**ABOUT THIS TASK**
Begin with the line that holds "The bright yellow". Write out every line from there to the end of the listing below, word for word.

(Beginning of GIVEN DATA)

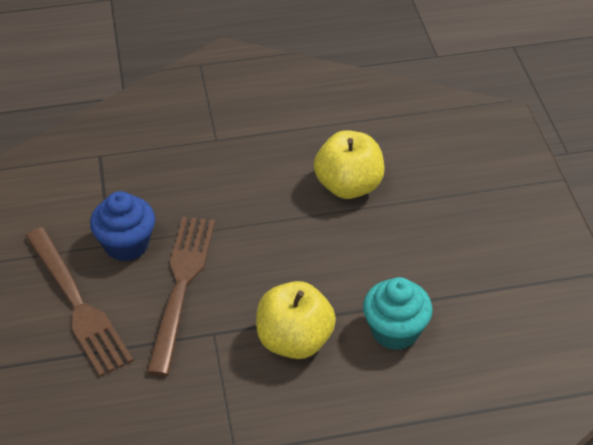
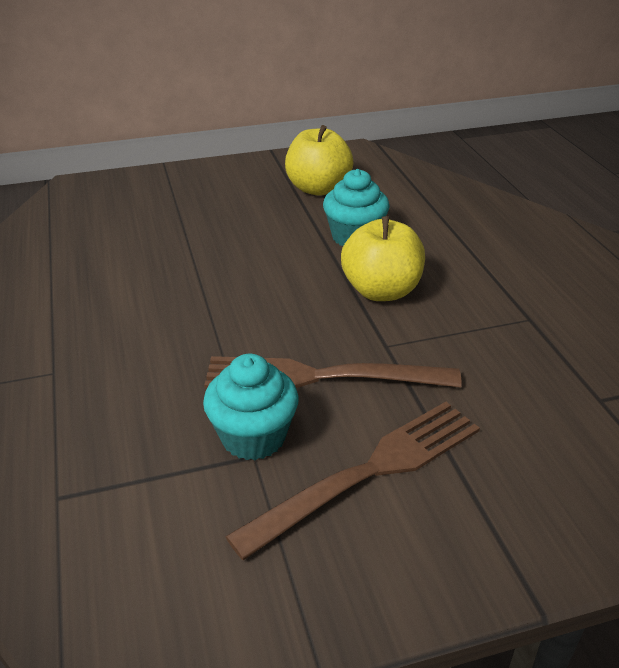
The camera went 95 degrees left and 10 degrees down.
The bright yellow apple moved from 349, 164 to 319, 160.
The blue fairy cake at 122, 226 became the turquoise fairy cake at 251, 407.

(End of GIVEN DATA)

**TASK RESULT**
The bright yellow apple moved from 349, 164 to 319, 160.
The blue fairy cake at 122, 226 became the turquoise fairy cake at 251, 407.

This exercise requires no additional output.